◆ SOURCE MATERIAL ◆
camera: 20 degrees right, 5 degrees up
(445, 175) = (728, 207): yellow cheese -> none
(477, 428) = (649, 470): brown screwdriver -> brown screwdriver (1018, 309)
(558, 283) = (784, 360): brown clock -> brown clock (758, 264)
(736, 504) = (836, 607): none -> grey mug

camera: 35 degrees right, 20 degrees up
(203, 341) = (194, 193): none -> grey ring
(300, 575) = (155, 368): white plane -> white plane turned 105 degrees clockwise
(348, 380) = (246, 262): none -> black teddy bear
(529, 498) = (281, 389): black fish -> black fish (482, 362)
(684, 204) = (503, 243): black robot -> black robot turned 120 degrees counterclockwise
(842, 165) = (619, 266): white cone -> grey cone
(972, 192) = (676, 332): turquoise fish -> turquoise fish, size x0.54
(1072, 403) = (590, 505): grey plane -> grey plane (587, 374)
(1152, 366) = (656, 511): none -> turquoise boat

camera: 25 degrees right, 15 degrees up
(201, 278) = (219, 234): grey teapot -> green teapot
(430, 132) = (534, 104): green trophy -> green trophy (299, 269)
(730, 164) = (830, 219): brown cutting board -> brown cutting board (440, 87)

---

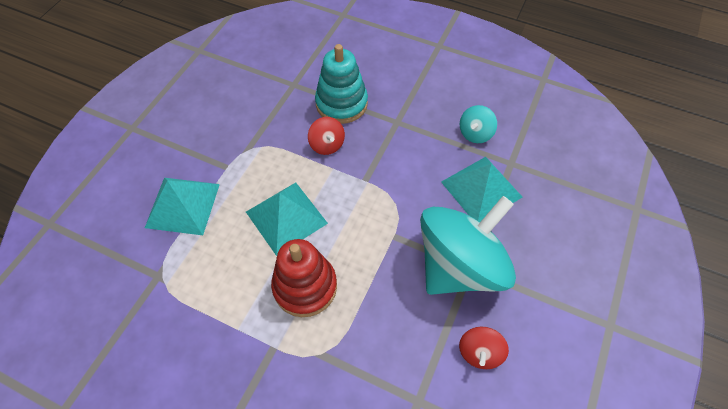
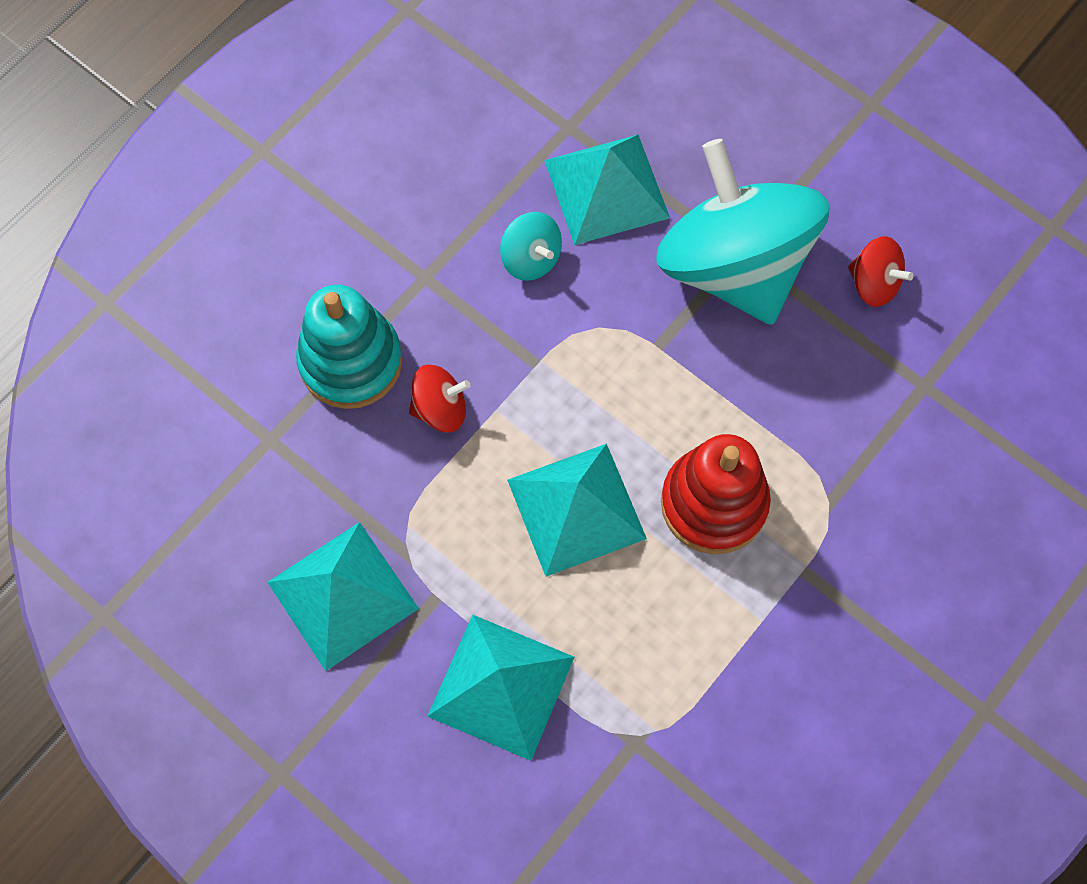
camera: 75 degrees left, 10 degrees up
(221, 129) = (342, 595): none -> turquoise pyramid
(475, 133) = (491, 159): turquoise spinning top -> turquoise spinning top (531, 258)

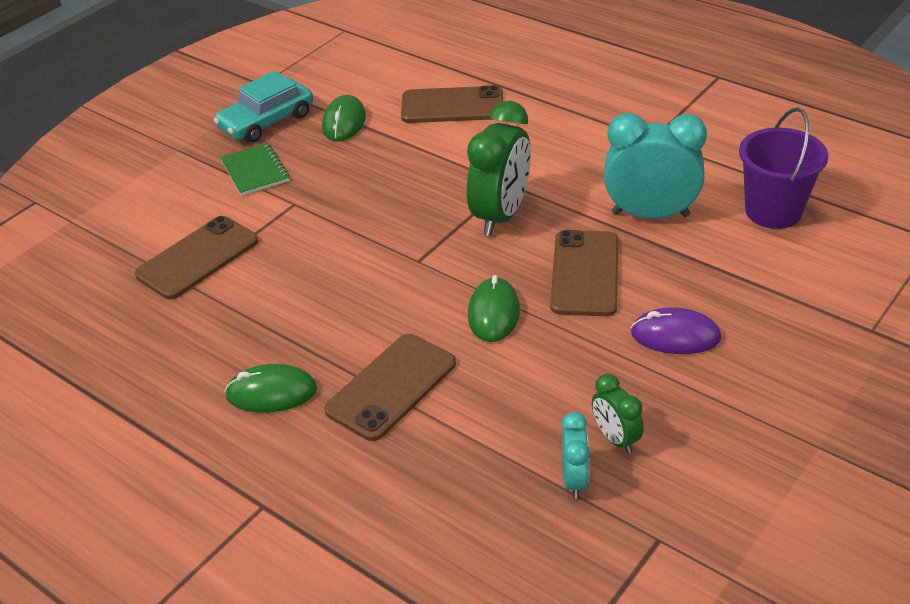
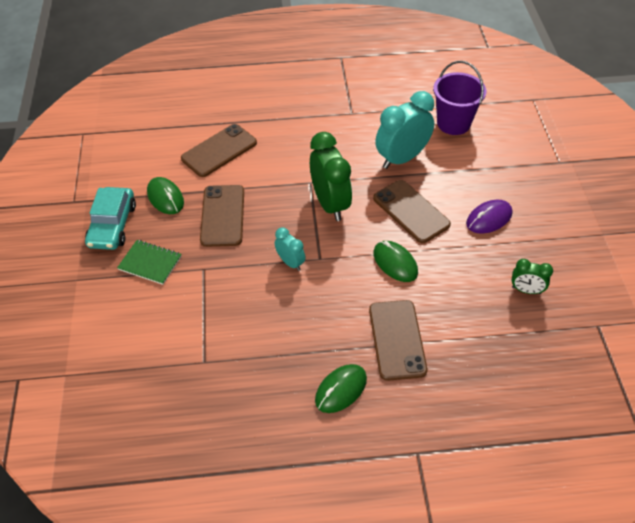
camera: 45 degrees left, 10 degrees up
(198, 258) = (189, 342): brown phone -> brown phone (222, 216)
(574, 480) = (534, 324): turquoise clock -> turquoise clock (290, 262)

* * *

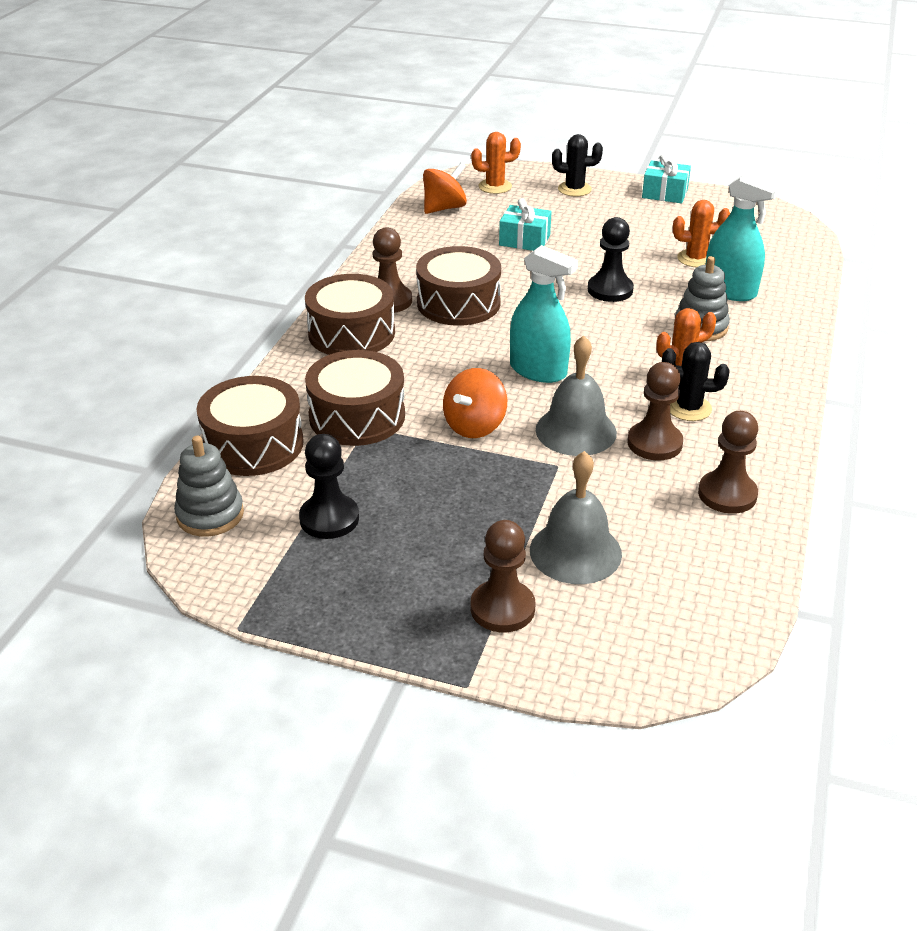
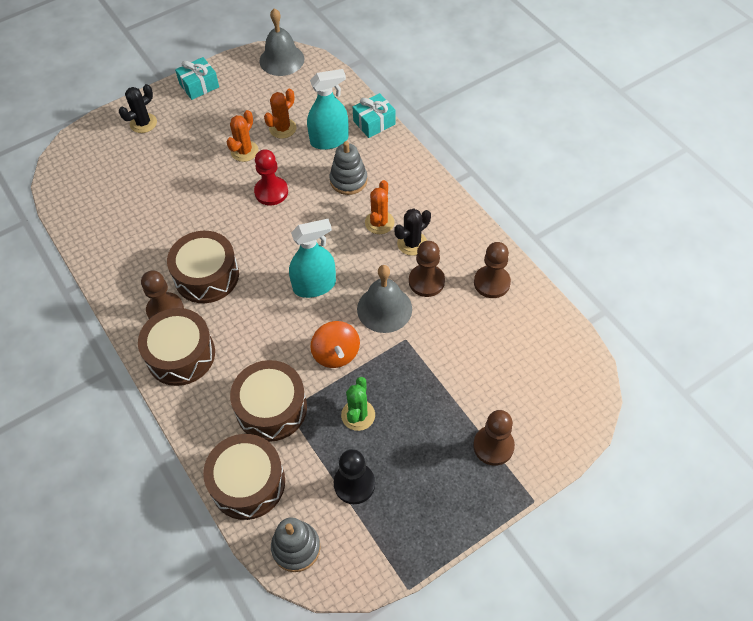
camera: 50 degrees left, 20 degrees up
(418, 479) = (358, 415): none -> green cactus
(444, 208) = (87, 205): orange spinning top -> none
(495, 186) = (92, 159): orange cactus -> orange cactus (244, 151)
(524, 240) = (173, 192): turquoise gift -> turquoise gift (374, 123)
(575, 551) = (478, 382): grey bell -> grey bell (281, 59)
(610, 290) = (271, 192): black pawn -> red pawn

◆ DESCRIPTION OF THE TASK ◆
Pull every line containing the word "brown" out of the material.

◆ REPLY TO THE TASK ◆
(477, 428) = (649, 470): brown screwdriver -> brown screwdriver (1018, 309)
(558, 283) = (784, 360): brown clock -> brown clock (758, 264)
(730, 164) = (830, 219): brown cutting board -> brown cutting board (440, 87)
(198, 258) = (189, 342): brown phone -> brown phone (222, 216)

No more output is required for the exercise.